_Problem to solve:_
Search the records below for the word "none". Copy each line where it occurs.

(Stored dataset items)
============
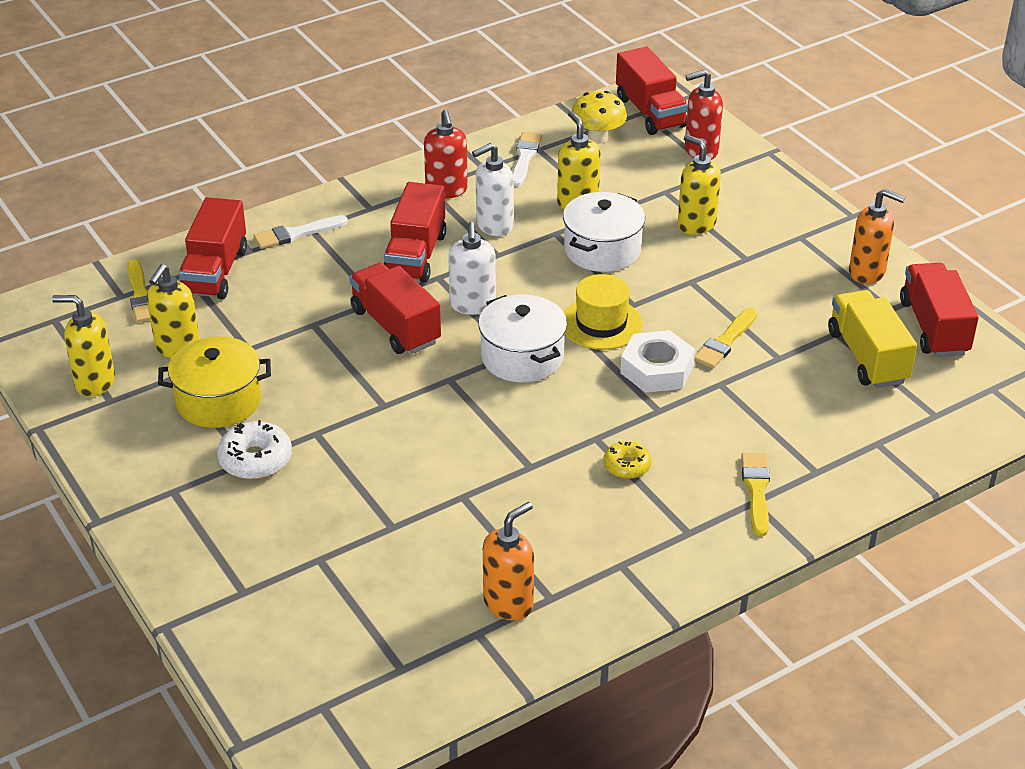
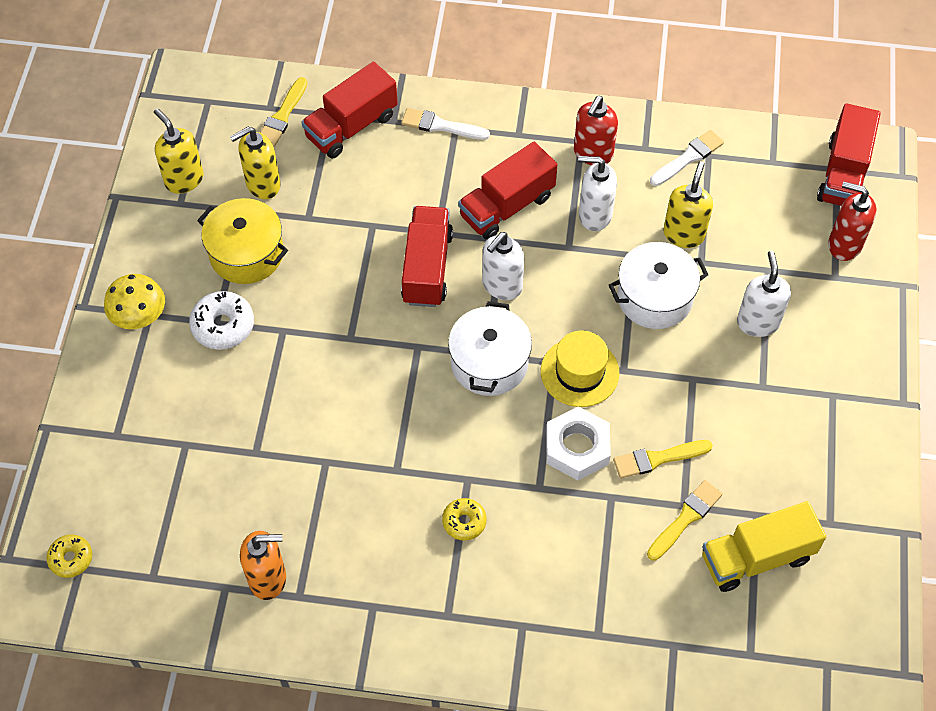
camera: 40 degrees right, 20 degrees up
(305, 705) = (71, 558): none -> yellow donut
(597, 138) = (770, 174): yellow mushroom -> yellow mushroom (140, 317)
(696, 224) = (757, 322): yellow soap dispenser -> white soap dispenser
(756, 490) = (535, 617): yellow brush -> yellow brush (685, 518)
(867, 272) = (850, 472): orange soap dispenser -> none
(867, 357) = (756, 557): yellow truck -> yellow truck turned 135 degrees counterclockwise
(934, 327) = (845, 569): red truck -> none

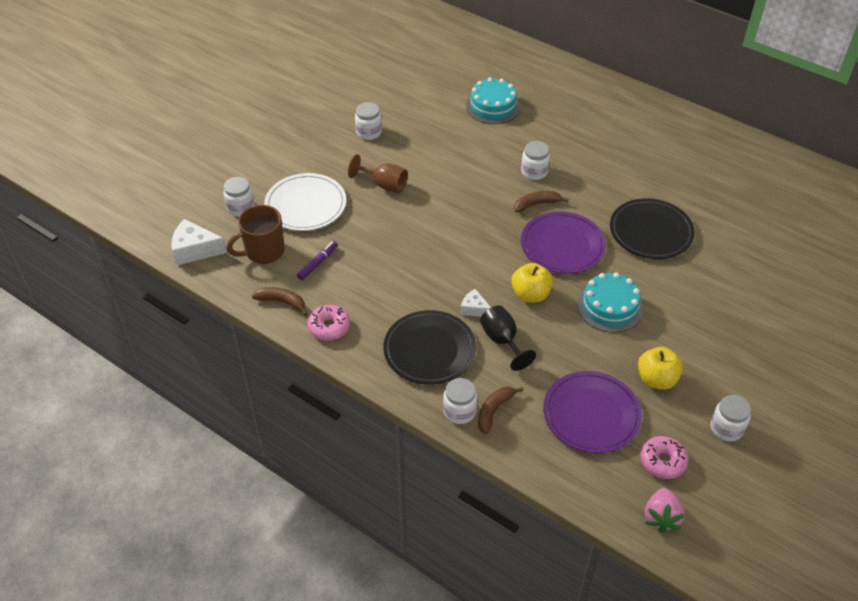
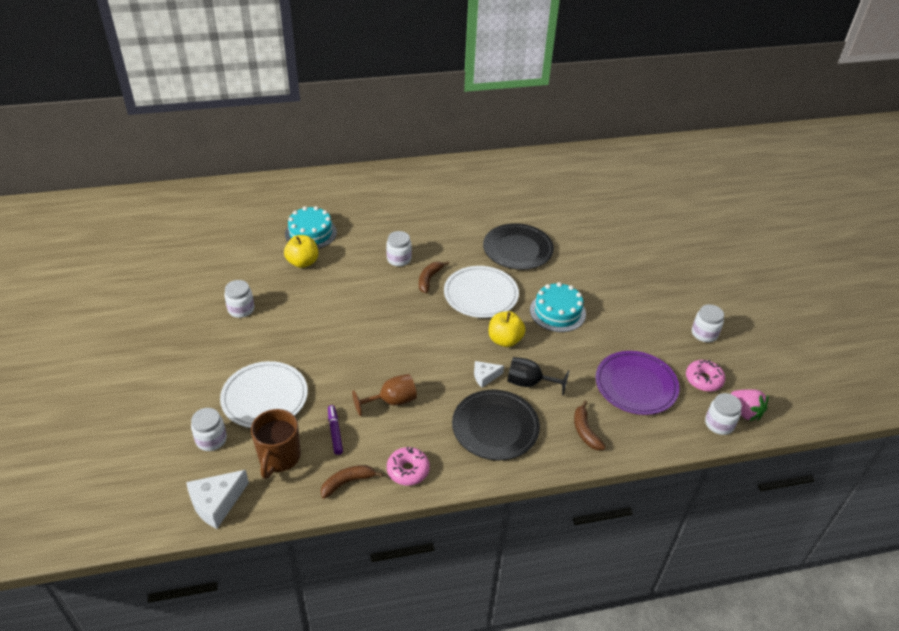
camera: 50 degrees left, 5 degrees down
(384, 185) = (306, 339): brown goblet -> brown goblet (391, 401)
(459, 411) = (567, 450): white jar -> white jar (719, 424)
(562, 245) = (481, 294): purple plate -> white plate
(656, 379) = (638, 335): yellow apple -> yellow apple (302, 262)

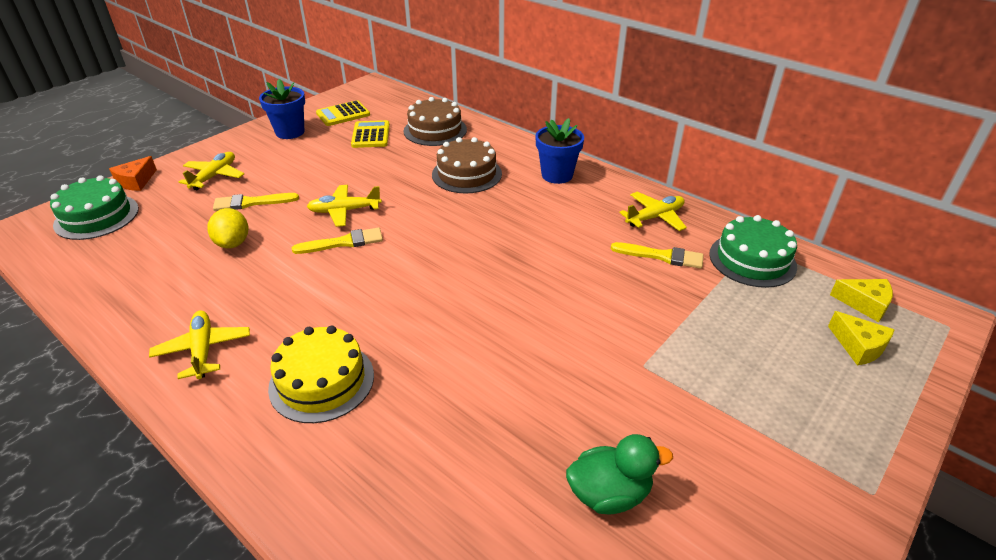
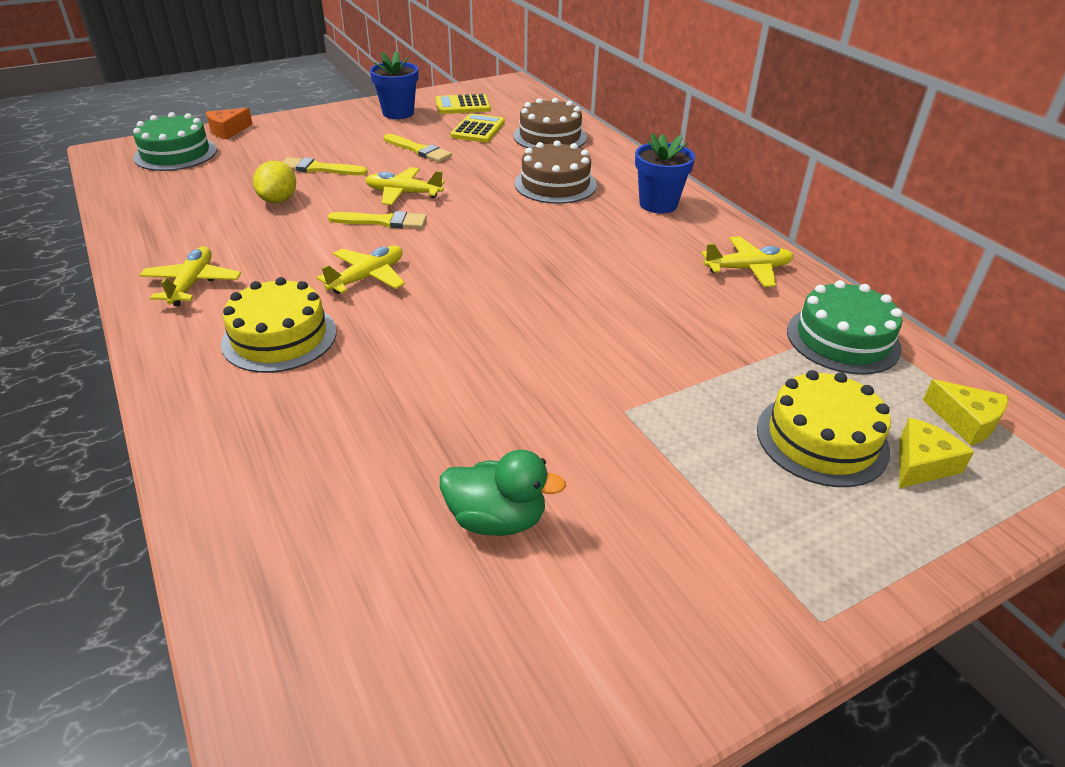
camera: 20 degrees right, 0 degrees up
(214, 176) = (300, 139): yellow plane -> yellow plane (367, 277)
(662, 256) = (727, 310): yellow brush -> yellow brush (419, 150)
(787, 346) = (821, 439): none -> yellow cake
(859, 346) = (921, 464): yellow cheese -> yellow cheese turned 120 degrees counterclockwise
============
_Written answer:_
(305, 705) = (71, 558): none -> yellow donut
(867, 272) = (850, 472): orange soap dispenser -> none
(934, 327) = (845, 569): red truck -> none
(787, 346) = (821, 439): none -> yellow cake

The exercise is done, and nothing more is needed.